# To do
Exact copy, pictures excluded: reproduce every record below.

# Data for review
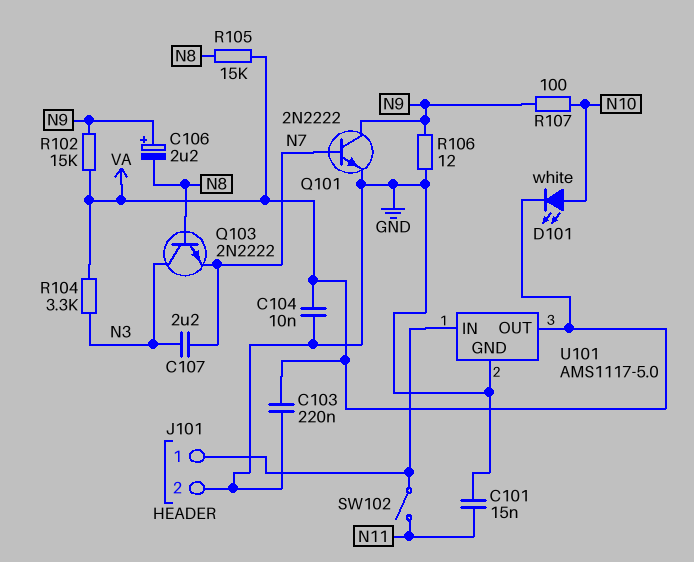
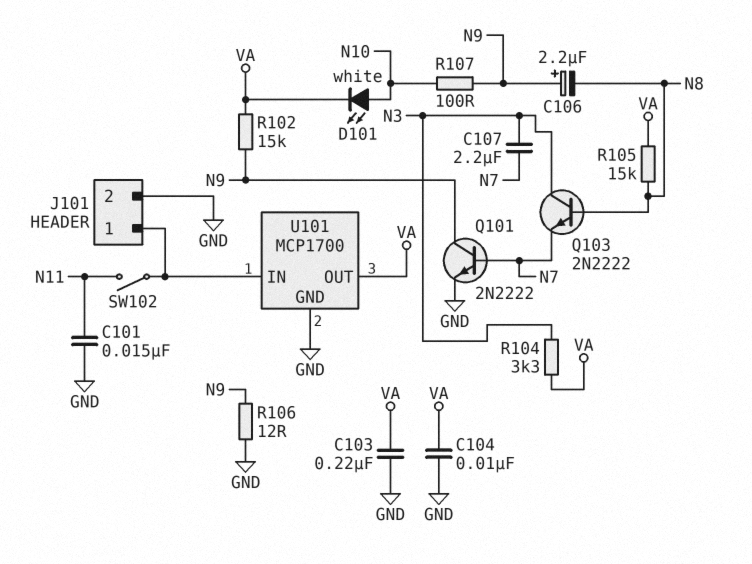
U101: AMS1117-5.0 -> MCP1700

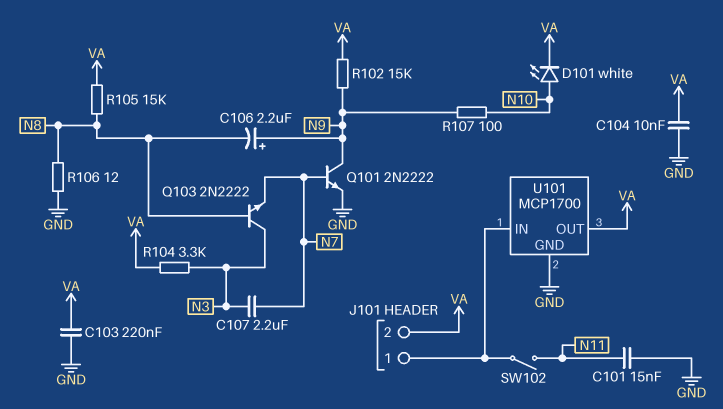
J101 pin 2: GND -> VA
R106: 12 (GND, N9) -> 12 (GND, N8)

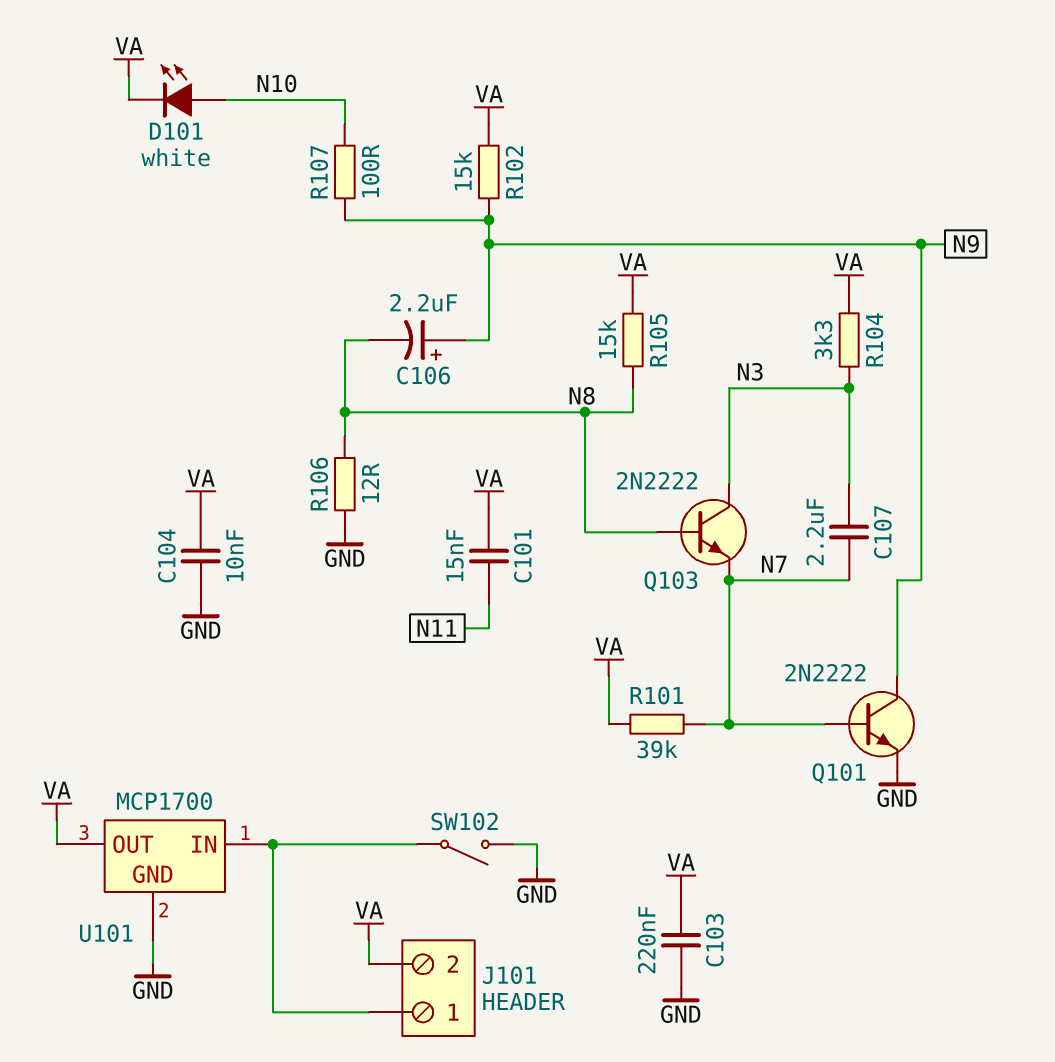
C101: 15nF (GND, N11) -> 15nF (N11, VA)
R101: none -> 39k (N7, VA)
SW102: switch (J101/1, N11) -> switch (GND, J101/1)

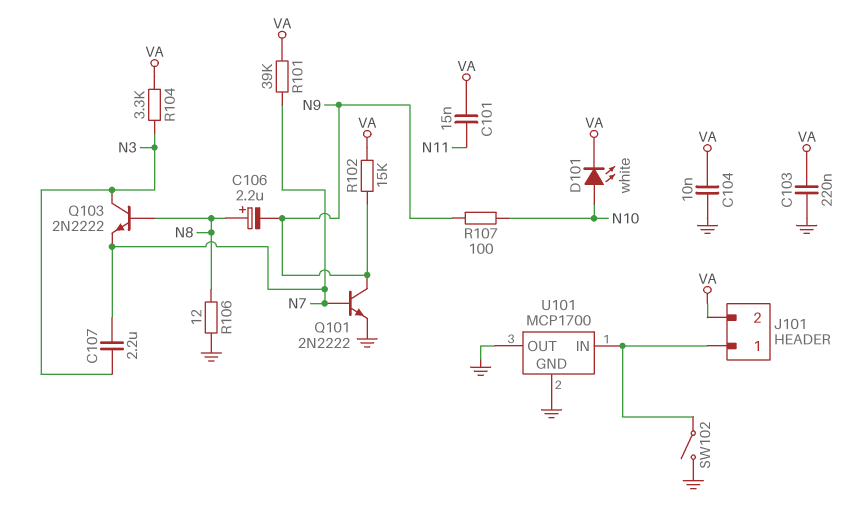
C106: 2.2uF (plus N9, minus N8) -> 2.2uF (plus N8, minus N9)
R105: 15k (N8, VA) -> none
U101 pin OUT: VA -> GND

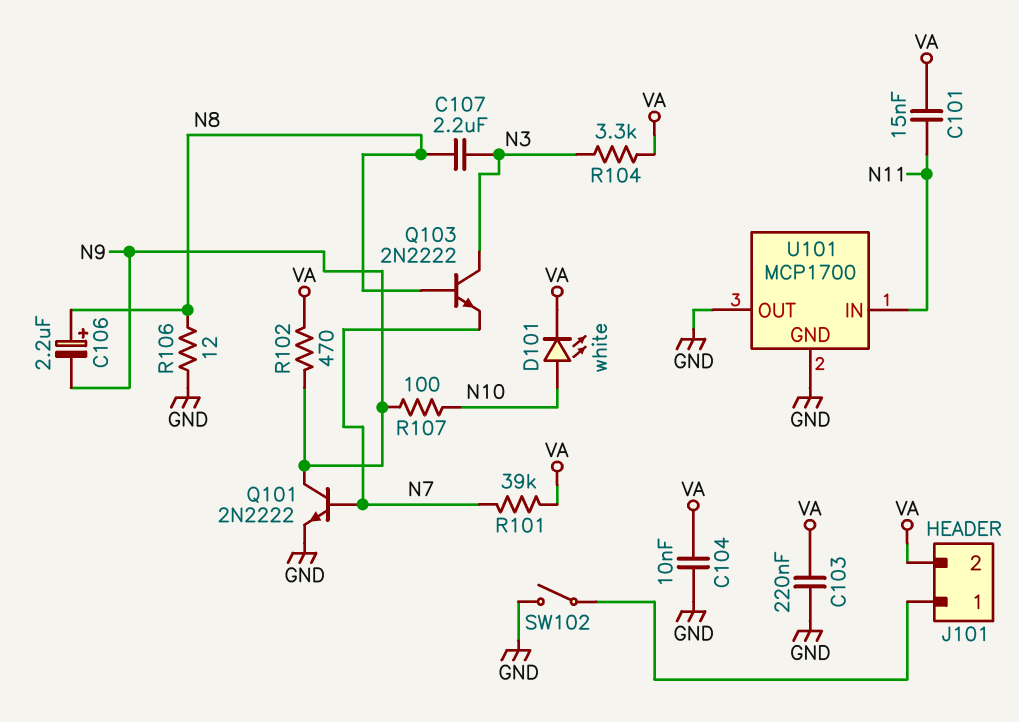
C107: 2.2uF (N3, N7) -> 2.2uF (N3, N8)
R102: 15k (N9, VA) -> 470 (N9, VA)
U101 pin IN: J101/1 -> N11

# Output for this exercise
U101: AMS1117-5.0 -> MCP1700

J101 pin 2: GND -> VA
R106: 12 (GND, N9) -> 12 (GND, N8)

C101: 15nF (GND, N11) -> 15nF (N11, VA)
R101: none -> 39k (N7, VA)
SW102: switch (J101/1, N11) -> switch (GND, J101/1)

C106: 2.2uF (plus N9, minus N8) -> 2.2uF (plus N8, minus N9)
R105: 15k (N8, VA) -> none
U101 pin OUT: VA -> GND

C107: 2.2uF (N3, N7) -> 2.2uF (N3, N8)
R102: 15k (N9, VA) -> 470 (N9, VA)
U101 pin IN: J101/1 -> N11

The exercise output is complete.